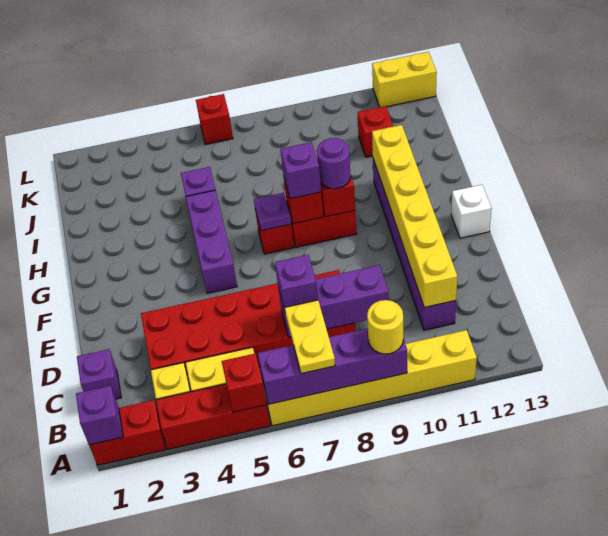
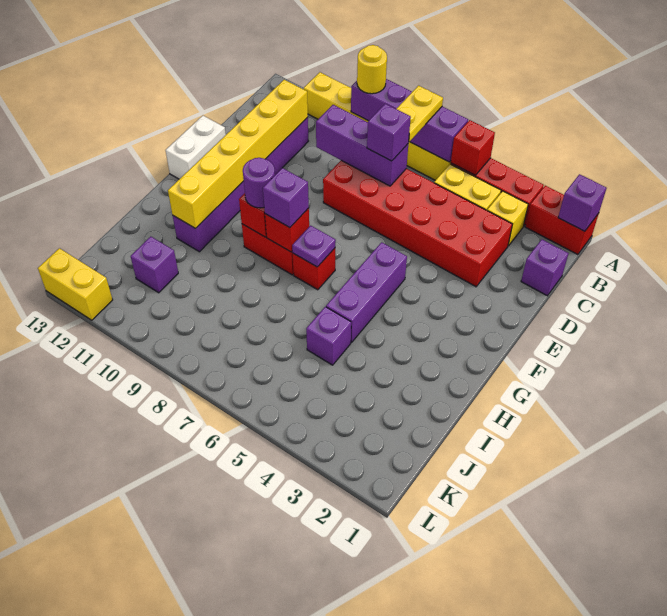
white brick F13 level 1 -> white brick E13:F13 level 1
red brick J11 level 1 -> purple brick J11 level 1
red brick L6 level 1 -> none

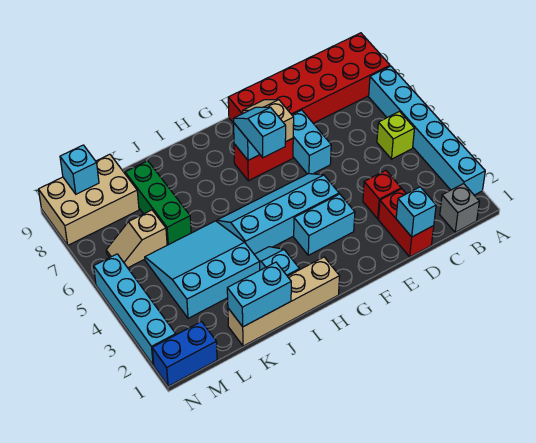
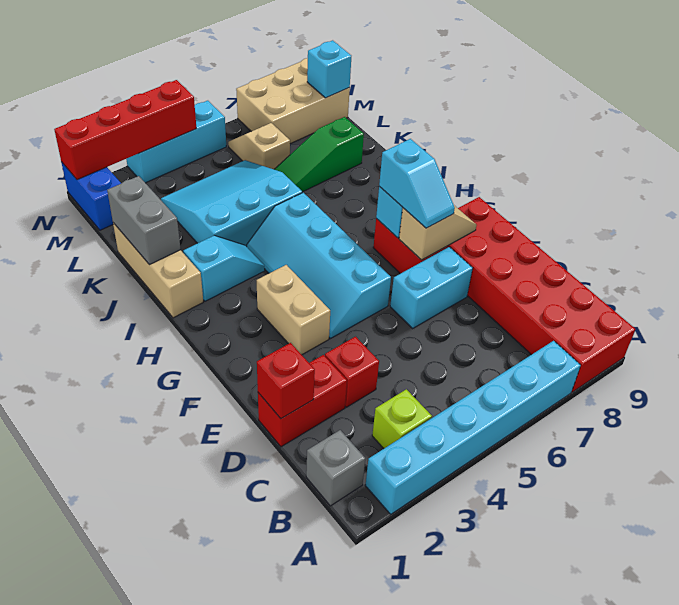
lime brick B5 level 1 -> lime brick B3 level 1
cyan brick D1 level 2 -> red brick D1 level 2
cyan brick F3:G3 level 1 -> tan brick F3:G3 level 1
cyan slope F4:I5 level 1 top 4 -> cyan slope F4:I5 level 1 top 5
cyan slope G6:G7 level 3 top 6 -> cyan slope F7:G7 level 3 top G
tan brick H1:K1 level 1 -> tan brick I1:K1 level 1
cyan brick J1:K1 level 2 -> grey brick J1:K1 level 2
cyan slope J3:L5 level 1 top 3 -> cyan slope J3:L5 level 1 top J
green brick K6:K8 level 1 -> green slope K6:K8 level 1 top 8
tan brick L8:N9 level 1 -> tan brick M7:N9 level 1
none -> red brick N1:N4 level 2
cyan brick N2:N5 level 1 -> cyan brick N3:N5 level 1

• [What is expected]
Leave out the pictures, and write out exactly the lines from the line containing "red brick L6 level 1 -> none" through the end of the records above.

• [Answer box]
red brick L6 level 1 -> none

lime brick B5 level 1 -> lime brick B3 level 1
cyan brick D1 level 2 -> red brick D1 level 2
cyan brick F3:G3 level 1 -> tan brick F3:G3 level 1
cyan slope F4:I5 level 1 top 4 -> cyan slope F4:I5 level 1 top 5
cyan slope G6:G7 level 3 top 6 -> cyan slope F7:G7 level 3 top G
tan brick H1:K1 level 1 -> tan brick I1:K1 level 1
cyan brick J1:K1 level 2 -> grey brick J1:K1 level 2
cyan slope J3:L5 level 1 top 3 -> cyan slope J3:L5 level 1 top J
green brick K6:K8 level 1 -> green slope K6:K8 level 1 top 8
tan brick L8:N9 level 1 -> tan brick M7:N9 level 1
none -> red brick N1:N4 level 2
cyan brick N2:N5 level 1 -> cyan brick N3:N5 level 1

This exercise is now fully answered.